ABOUT THIS EXERCISE:
Output the data word for word, dropping every image.

SOURCE DATA:
== Segment start ==

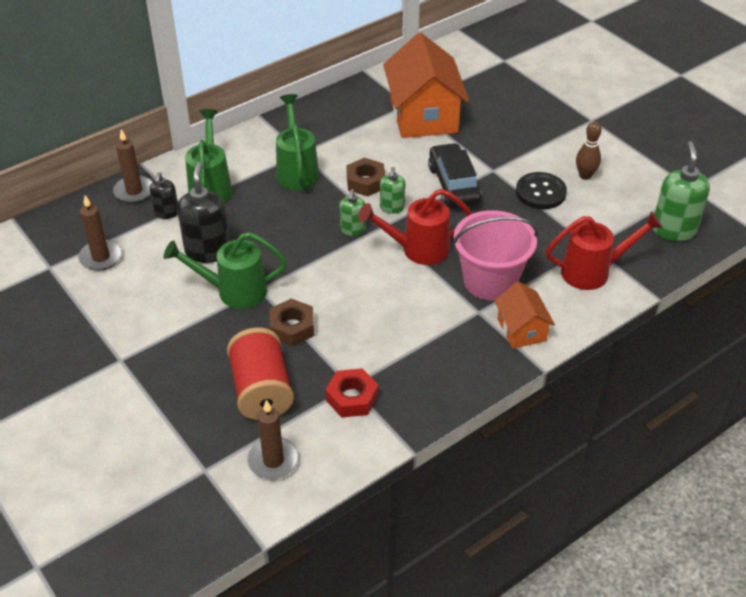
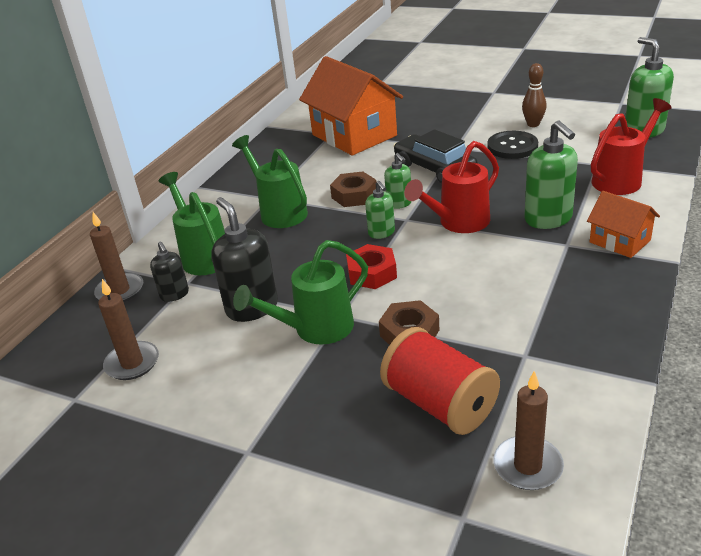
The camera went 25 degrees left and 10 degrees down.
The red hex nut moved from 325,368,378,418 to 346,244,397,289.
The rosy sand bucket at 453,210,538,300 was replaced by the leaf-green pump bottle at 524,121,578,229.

== Segment end ==

ANSWER TO THE PROBLEM:
The camera went 25 degrees left and 10 degrees down.
The red hex nut moved from 325,368,378,418 to 346,244,397,289.
The rosy sand bucket at 453,210,538,300 was replaced by the leaf-green pump bottle at 524,121,578,229.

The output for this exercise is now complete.